▸ **WHAT NEEDS TO BE DONE**
What should come back is the data below, word for word, minus any picture.

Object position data
******************************

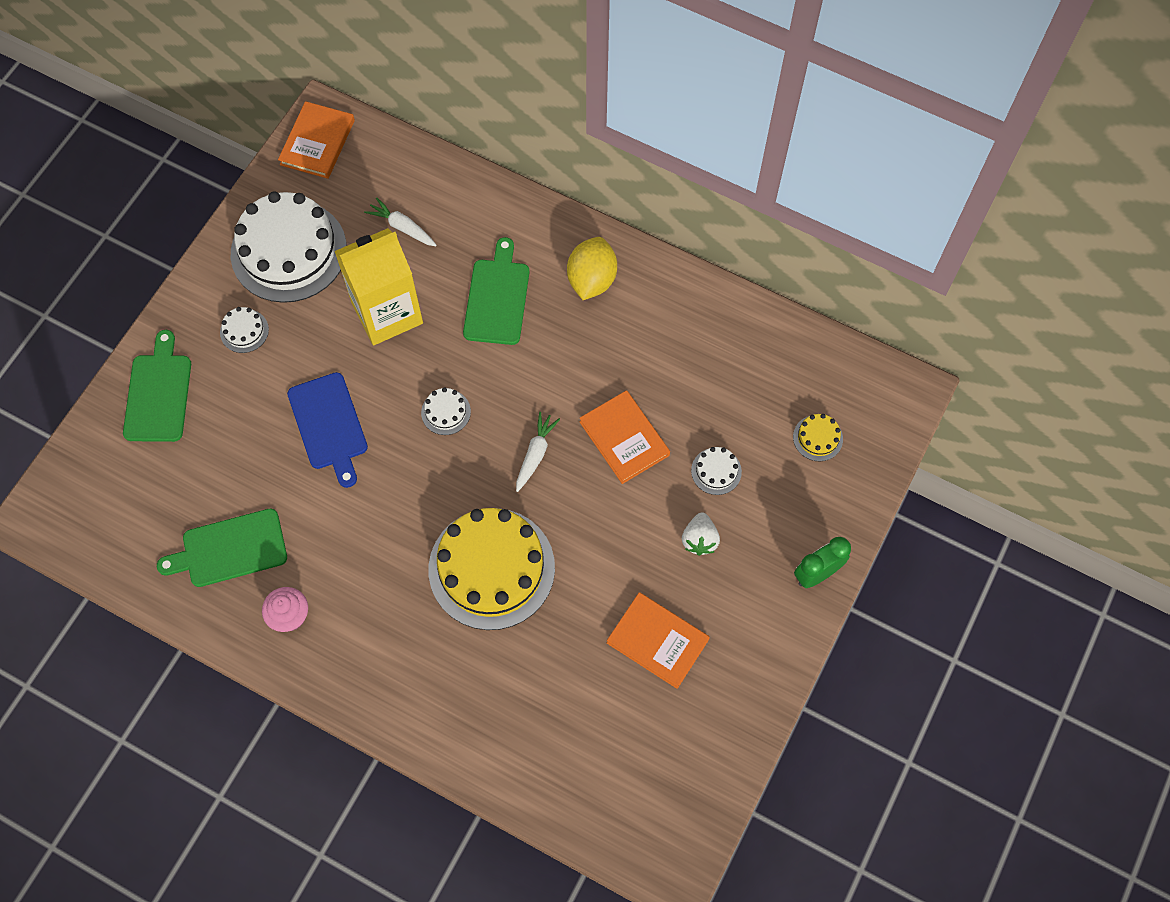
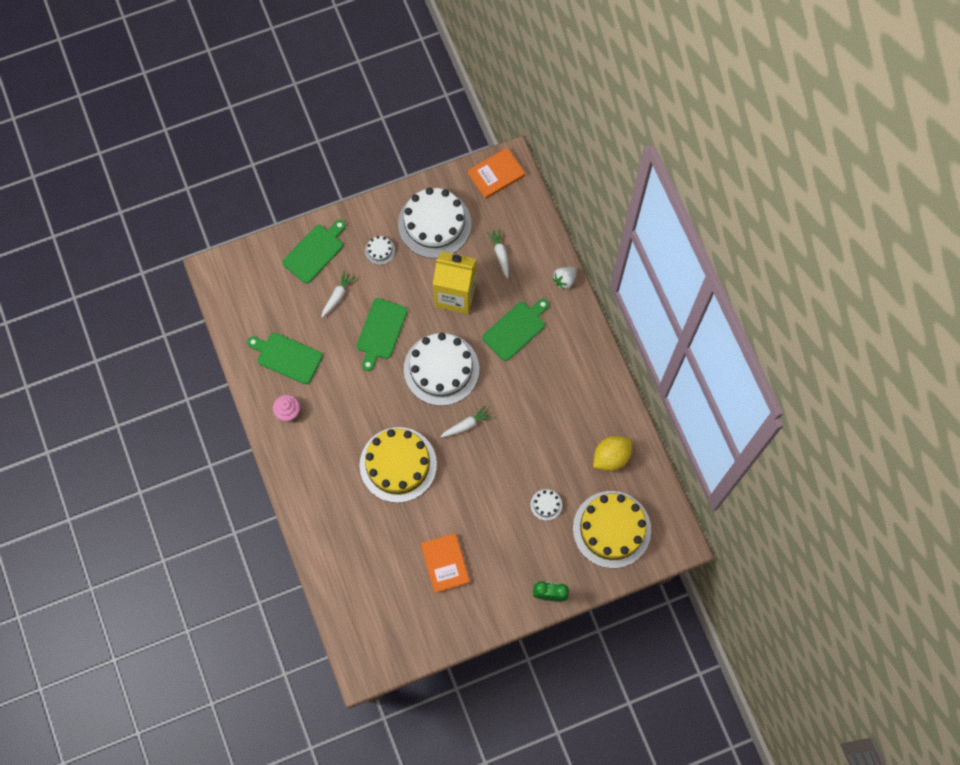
camera: 40 degrees right, 5 degrees up
(234, 425) = (337, 296): none -> white carrot
(329, 425) = (381, 331): blue cutting board -> green cutting board
(446, 412) = (441, 369): white cake -> white cake, size x2.44
(591, 280) = (571, 357): yellow lemon -> yellow lemon (611, 457)
(624, 438) = (515, 452): orange book -> none
(699, 540) = (508, 531): white strawberry -> white strawberry (564, 280)
(817, 438) = (611, 529): yellow cake -> yellow cake, size x2.44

******************************

▸ **ANSWER BELOW**
camera: 40 degrees right, 5 degrees up
(234, 425) = (337, 296): none -> white carrot
(329, 425) = (381, 331): blue cutting board -> green cutting board
(446, 412) = (441, 369): white cake -> white cake, size x2.44
(591, 280) = (571, 357): yellow lemon -> yellow lemon (611, 457)
(624, 438) = (515, 452): orange book -> none
(699, 540) = (508, 531): white strawberry -> white strawberry (564, 280)
(817, 438) = (611, 529): yellow cake -> yellow cake, size x2.44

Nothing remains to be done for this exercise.